WORK ITEM: Go through each line of the records below and count those with the word "cross". Give only the count.

(Multi-step shape changes)
________________________________________

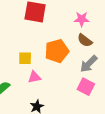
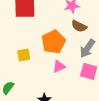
pink triangle: (34, 77) -> (59, 66), moved

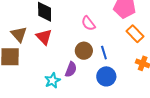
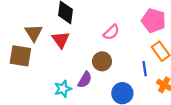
pink semicircle: (88, 23) -> (111, 32), turned -105
blue line: (104, 53) -> (145, 69), moved

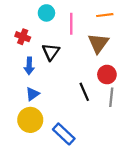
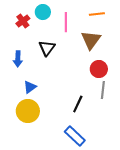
red cross: (23, 37) -> (23, 21), moved, turned 32
blue arrow: (29, 66) -> (18, 59), moved
black line: (84, 92) -> (78, 104), moved, turned 48
blue rectangle: (64, 134) -> (75, 136), moved

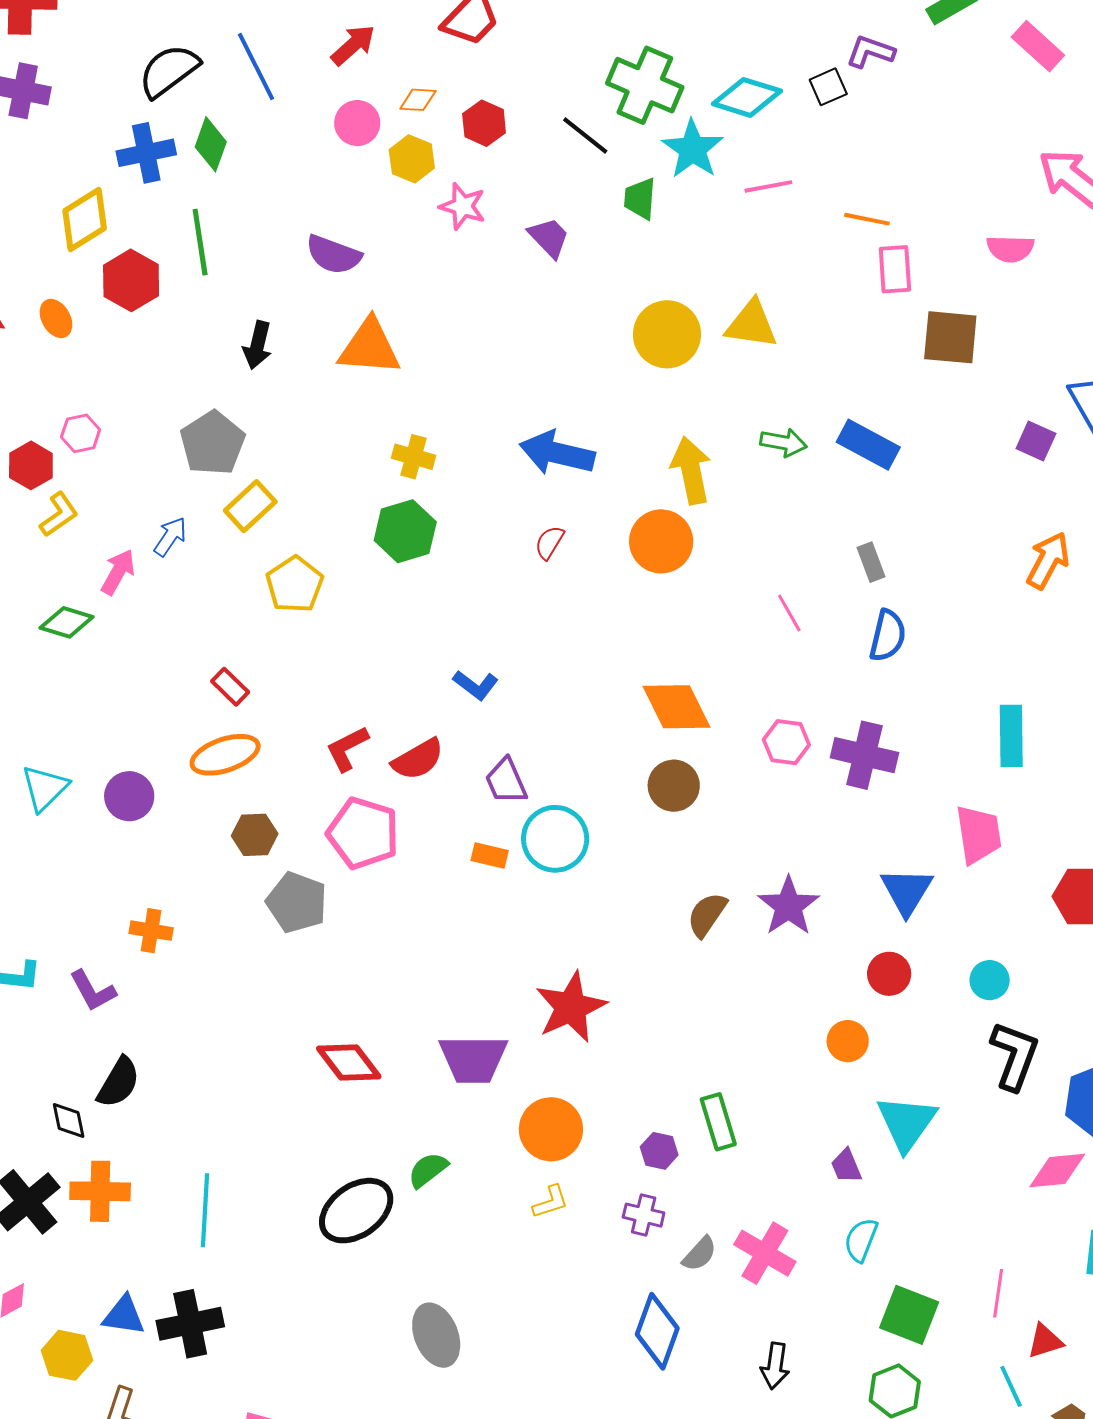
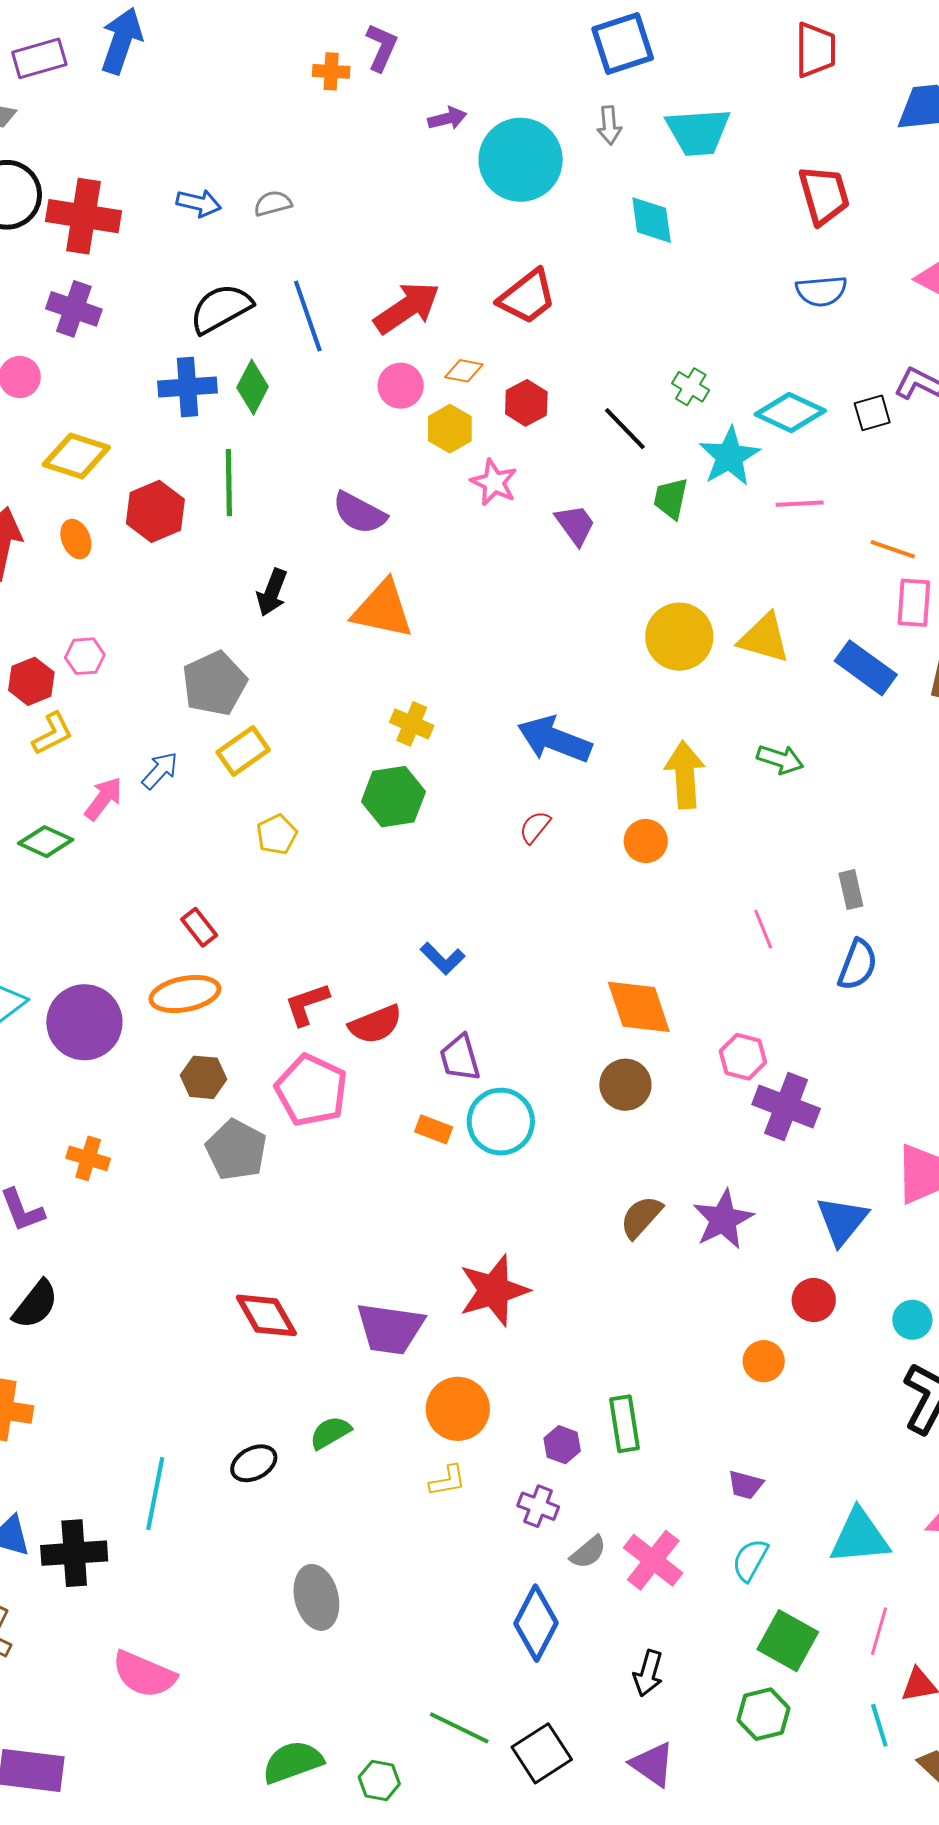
red arrow: (353, 45) -> (407, 308), size x1.4
green cross: (645, 85) -> (691, 387), size x0.5
yellow diamond: (85, 219) -> (76, 456), moved, turned 42
blue rectangle: (868, 445) -> (866, 668), moved
orange circle: (661, 541) -> (646, 841), size x0.7
yellow pentagon: (295, 584) -> (277, 835), size x0.7
purple cross: (864, 755) -> (786, 1107), moved
purple circle: (129, 796) -> (84, 1022), size x1.5
cyan triangle: (907, 1123) -> (860, 1537), moved, turned 42
purple trapezoid: (846, 1166) -> (745, 1485), turned -60
cyan line: (205, 1210) -> (155, 1494), moved
black ellipse: (356, 1211) -> (254, 1463), size x0.6

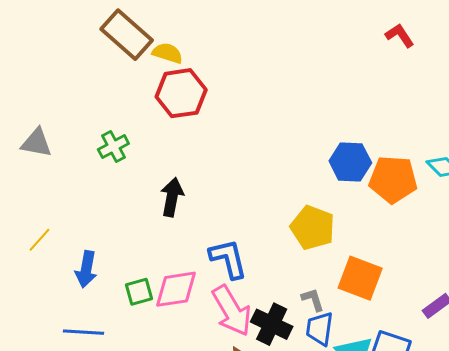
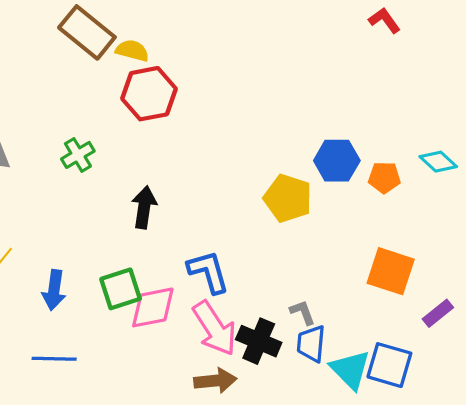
orange pentagon: (393, 179) -> (384, 178), size x0.6
yellow pentagon: (313, 228) -> (288, 198), moved
orange square: (360, 278) -> (391, 271), moved
green square: (139, 292) -> (121, 289), moved, size x1.4

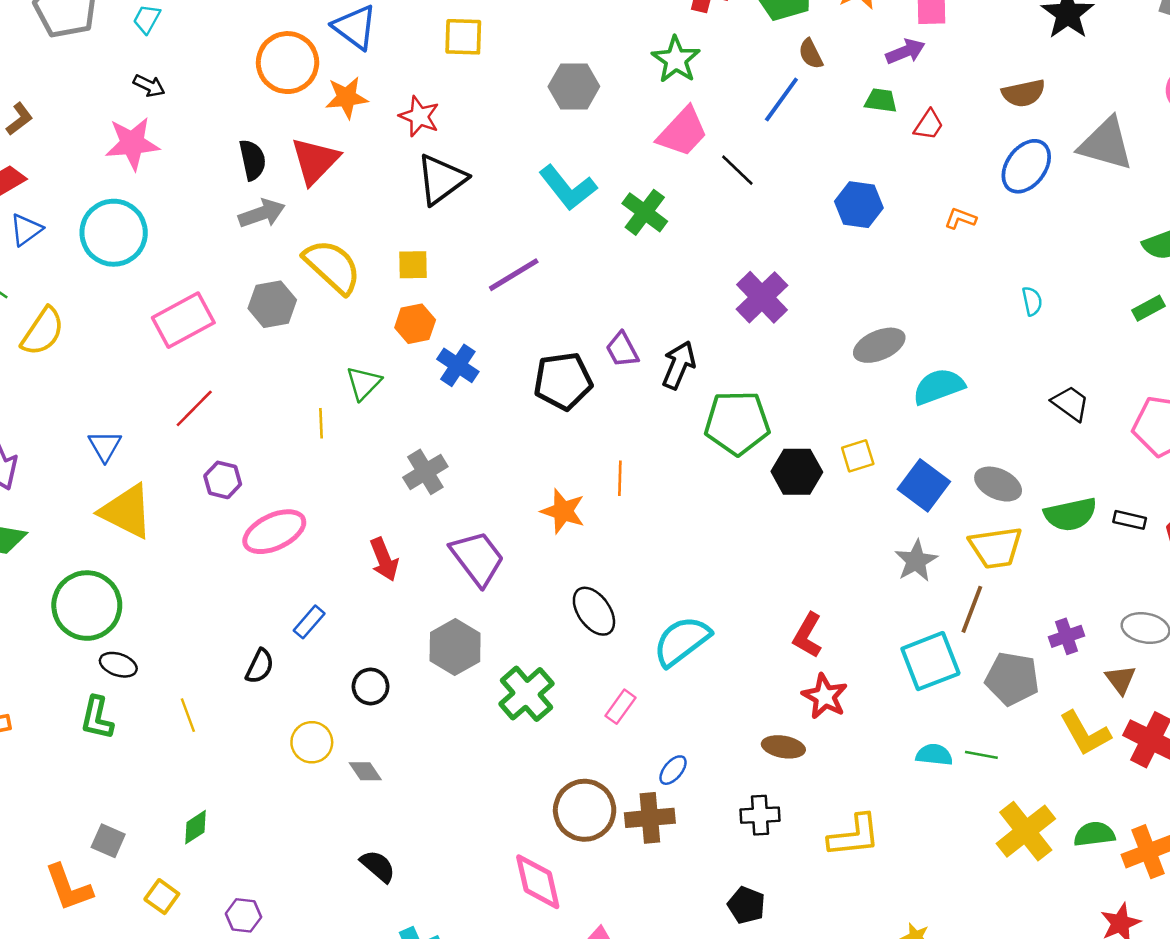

________________________________________

REPLY: 3